- _HOW TO COMPLETE THIS TASK_: Stop at the line containing "change=rotated; old=russet truck;": repeat exactly every line of the entries below from the first up to it, plus that line, with pictures omitted.

- _INFORMATION SUPPLIED_:
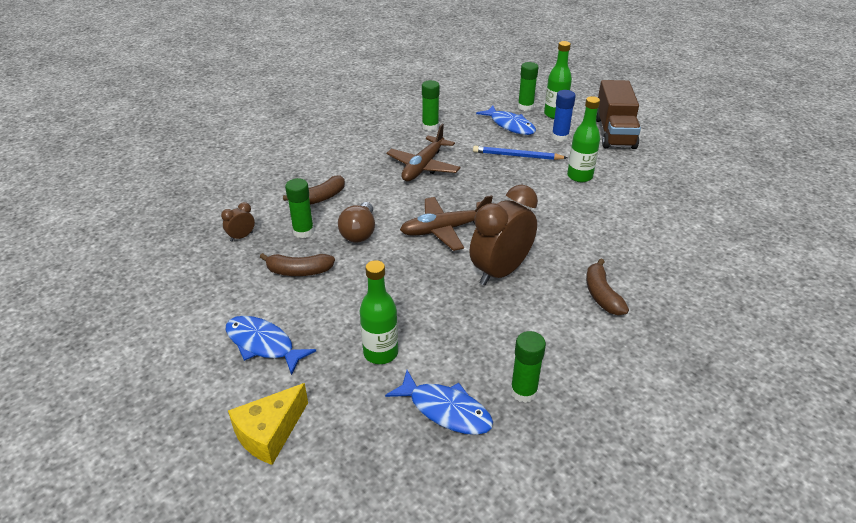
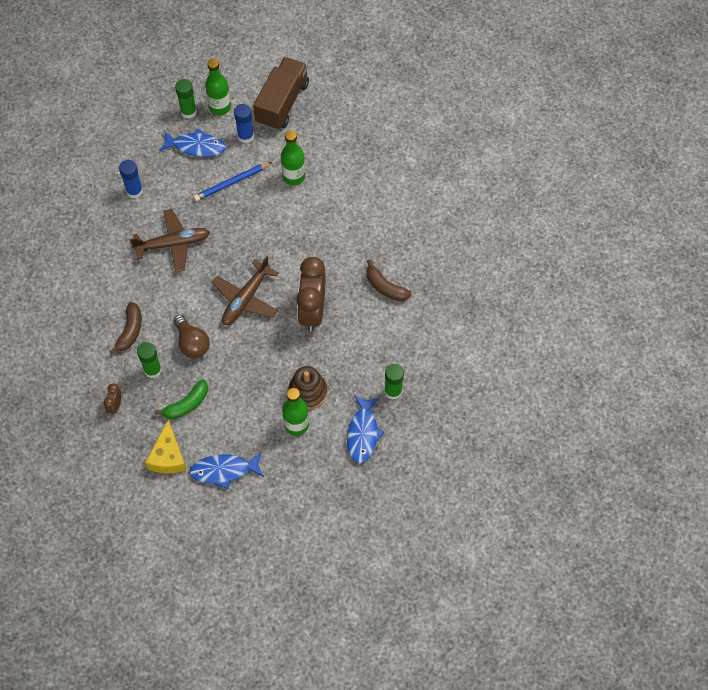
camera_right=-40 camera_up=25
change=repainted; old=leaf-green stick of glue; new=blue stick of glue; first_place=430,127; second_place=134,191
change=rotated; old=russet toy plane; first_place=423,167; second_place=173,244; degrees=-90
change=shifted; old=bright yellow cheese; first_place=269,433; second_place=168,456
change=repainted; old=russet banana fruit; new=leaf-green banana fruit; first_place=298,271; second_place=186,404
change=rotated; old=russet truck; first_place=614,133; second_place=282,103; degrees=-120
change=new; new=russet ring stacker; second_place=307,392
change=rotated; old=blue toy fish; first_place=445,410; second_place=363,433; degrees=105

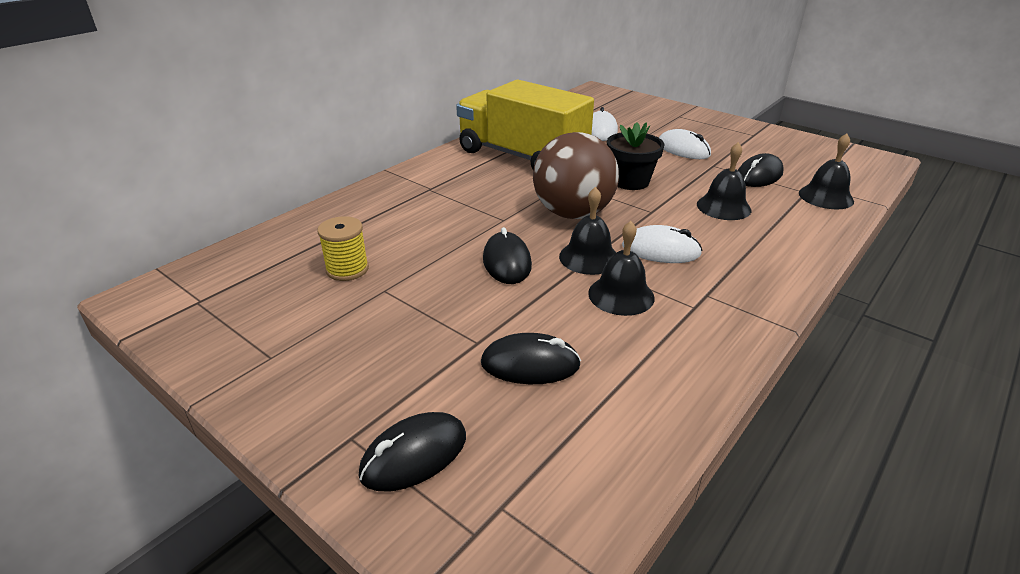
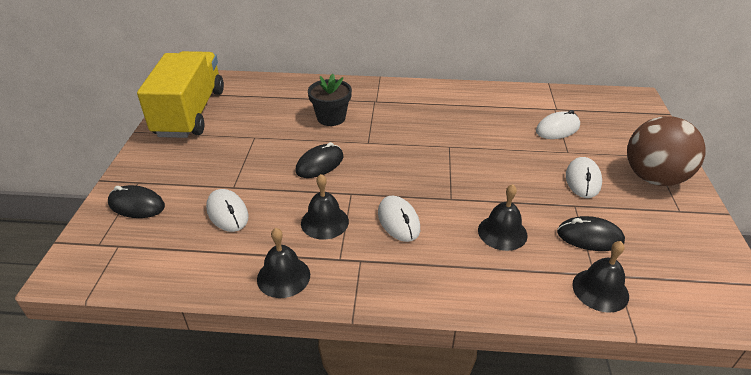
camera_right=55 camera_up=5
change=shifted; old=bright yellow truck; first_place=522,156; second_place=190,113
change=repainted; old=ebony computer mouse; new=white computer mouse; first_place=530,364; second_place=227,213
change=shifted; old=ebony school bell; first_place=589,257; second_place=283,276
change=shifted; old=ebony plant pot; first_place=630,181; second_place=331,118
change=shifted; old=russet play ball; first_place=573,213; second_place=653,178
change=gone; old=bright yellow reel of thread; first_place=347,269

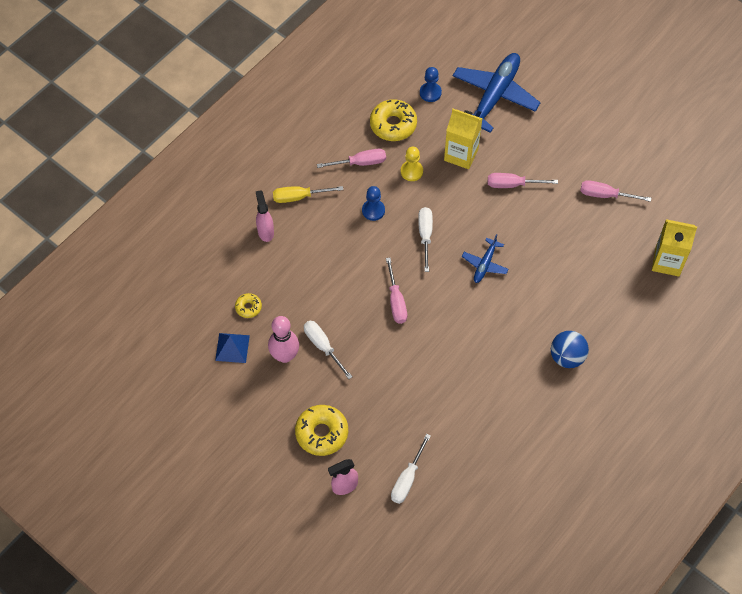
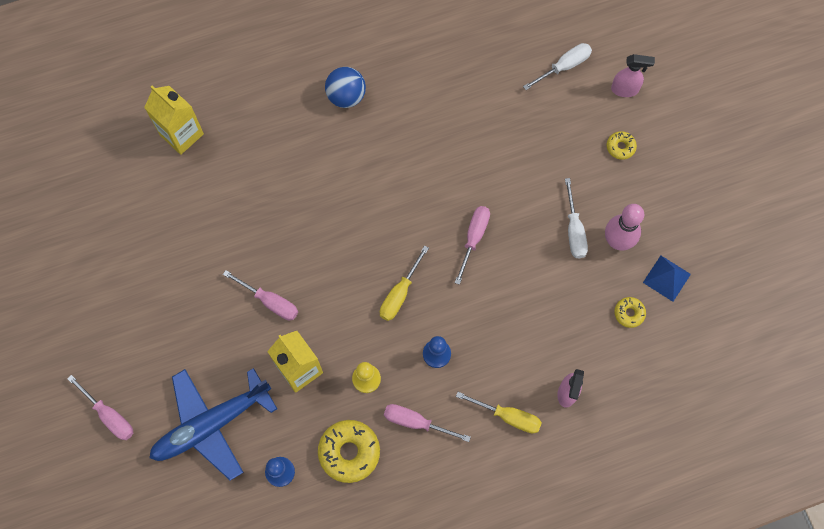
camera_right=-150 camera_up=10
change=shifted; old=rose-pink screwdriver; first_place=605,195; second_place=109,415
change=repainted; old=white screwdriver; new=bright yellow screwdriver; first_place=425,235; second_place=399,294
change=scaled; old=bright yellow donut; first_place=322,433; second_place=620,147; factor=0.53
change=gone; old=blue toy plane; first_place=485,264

- _EXERCISE RESPONSE_:
camera_right=-40 camera_up=25
change=repainted; old=leaf-green stick of glue; new=blue stick of glue; first_place=430,127; second_place=134,191
change=rotated; old=russet toy plane; first_place=423,167; second_place=173,244; degrees=-90
change=shifted; old=bright yellow cheese; first_place=269,433; second_place=168,456
change=repainted; old=russet banana fruit; new=leaf-green banana fruit; first_place=298,271; second_place=186,404
change=rotated; old=russet truck; first_place=614,133; second_place=282,103; degrees=-120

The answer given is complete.